Brief:
Below is a listing; restate from it, character for character, the lines beginning at the line holding "filing cabinet: (285, 1724)" and ending at the line holding "water cooler: (1295, 1779)", both included.

Dataset records:
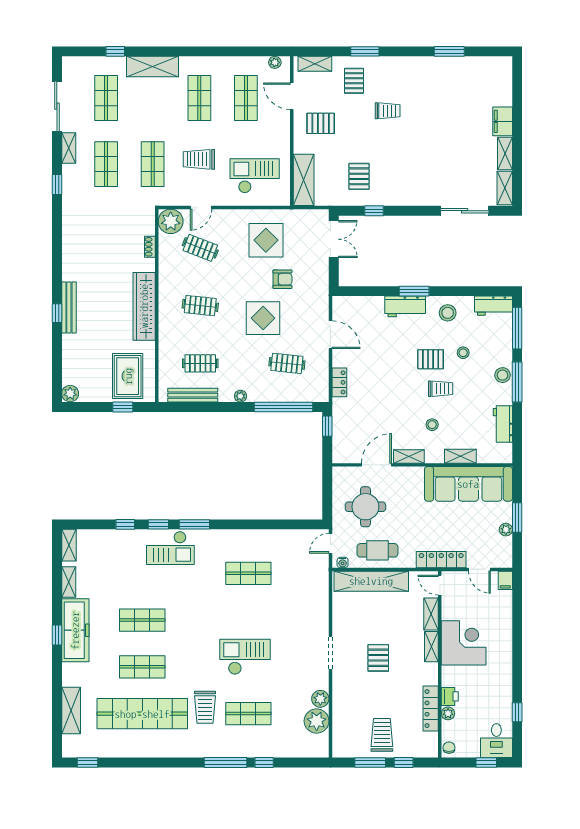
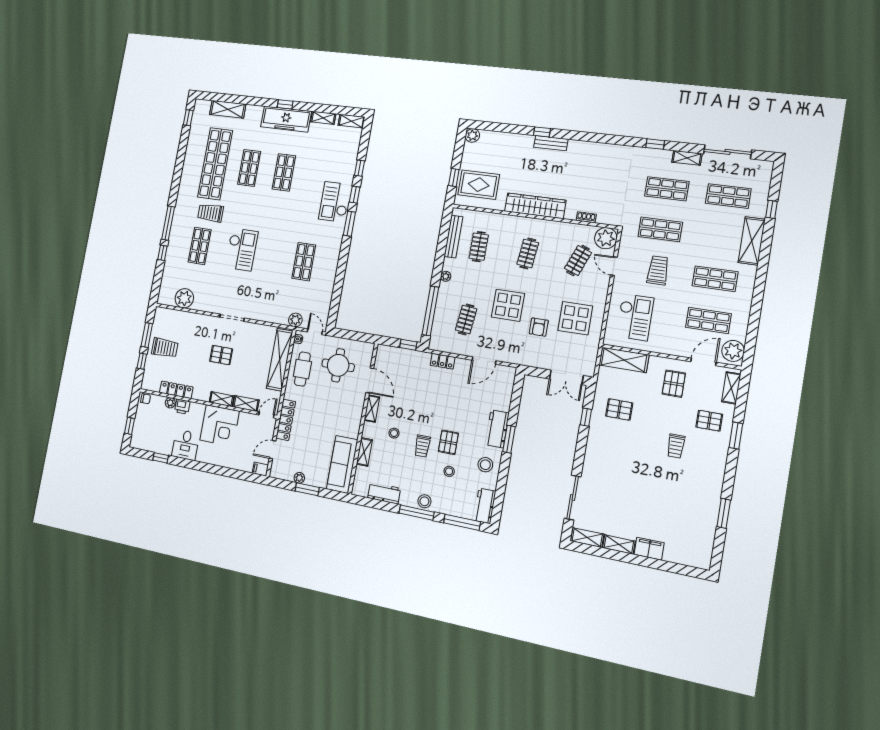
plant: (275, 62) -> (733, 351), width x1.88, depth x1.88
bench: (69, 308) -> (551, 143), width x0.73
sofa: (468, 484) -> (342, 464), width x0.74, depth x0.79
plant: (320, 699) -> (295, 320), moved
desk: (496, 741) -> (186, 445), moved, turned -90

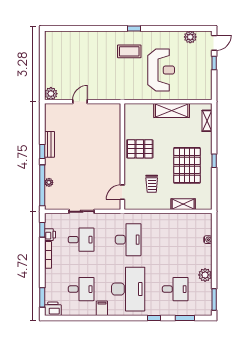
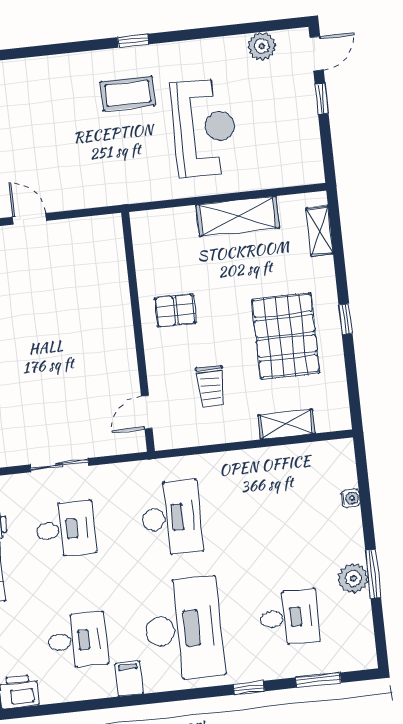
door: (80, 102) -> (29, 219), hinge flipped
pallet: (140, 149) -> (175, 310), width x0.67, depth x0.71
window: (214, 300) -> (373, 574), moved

--

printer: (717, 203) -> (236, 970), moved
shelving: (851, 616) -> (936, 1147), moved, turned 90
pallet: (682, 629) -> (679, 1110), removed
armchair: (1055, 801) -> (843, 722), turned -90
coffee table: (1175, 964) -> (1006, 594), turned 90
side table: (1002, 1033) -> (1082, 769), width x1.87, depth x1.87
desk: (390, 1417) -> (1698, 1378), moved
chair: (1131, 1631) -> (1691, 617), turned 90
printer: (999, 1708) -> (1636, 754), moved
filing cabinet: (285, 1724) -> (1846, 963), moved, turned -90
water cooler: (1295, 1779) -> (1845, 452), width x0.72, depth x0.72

* * *

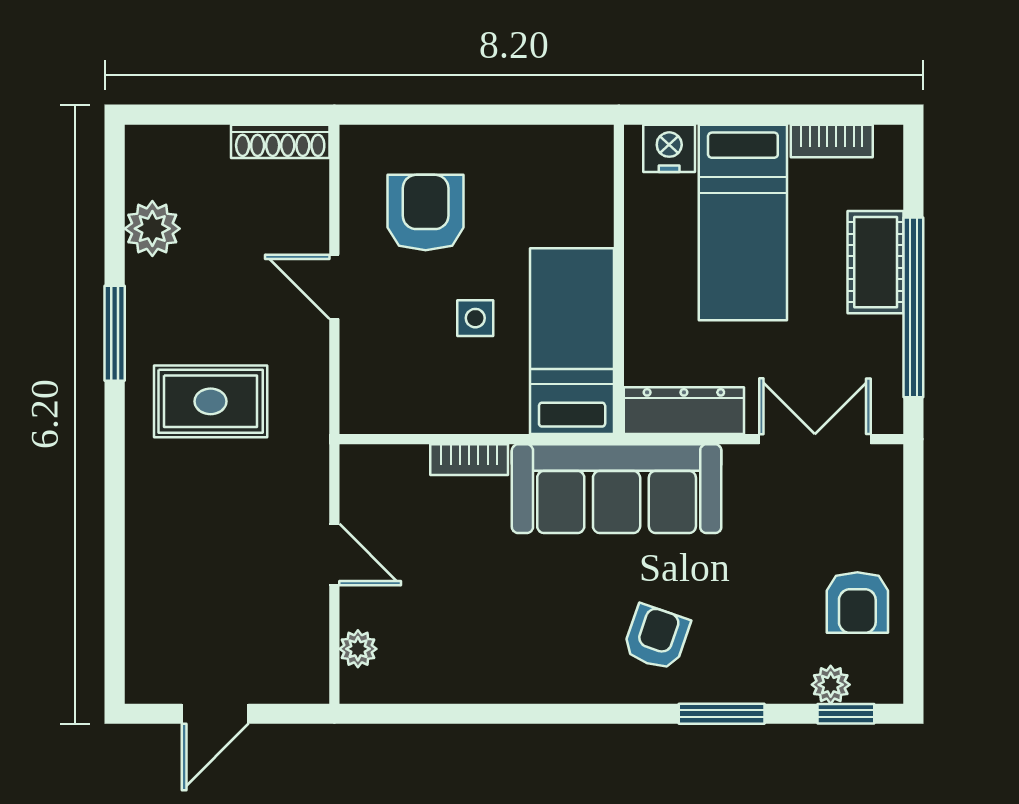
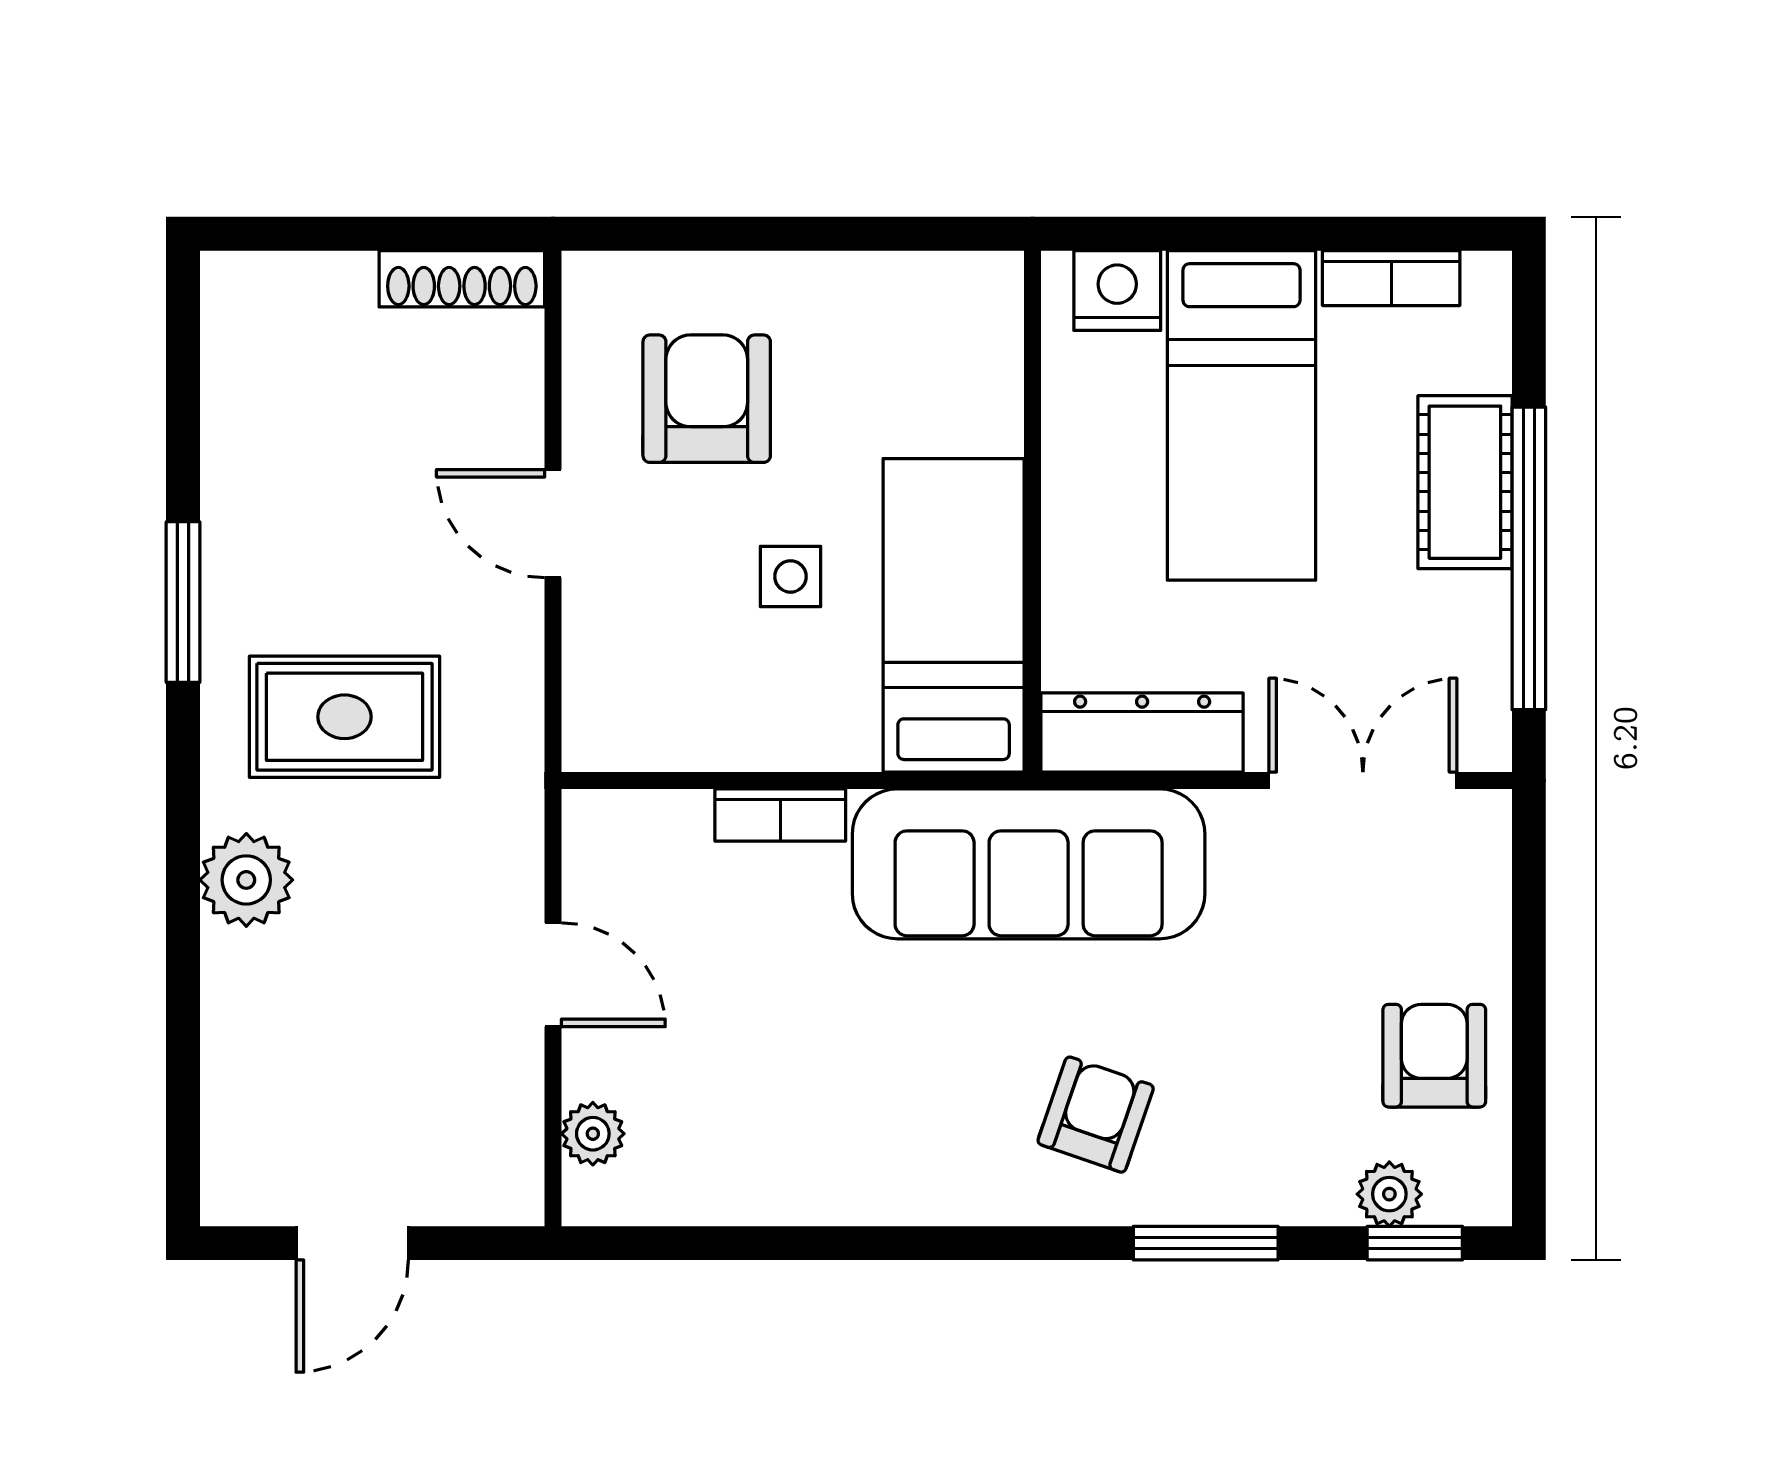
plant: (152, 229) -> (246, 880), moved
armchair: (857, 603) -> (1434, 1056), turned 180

Solution to this problem:
filing cabinet: (285, 1724) -> (1846, 963), moved, turned -90
water cooler: (1295, 1779) -> (1845, 452), width x0.72, depth x0.72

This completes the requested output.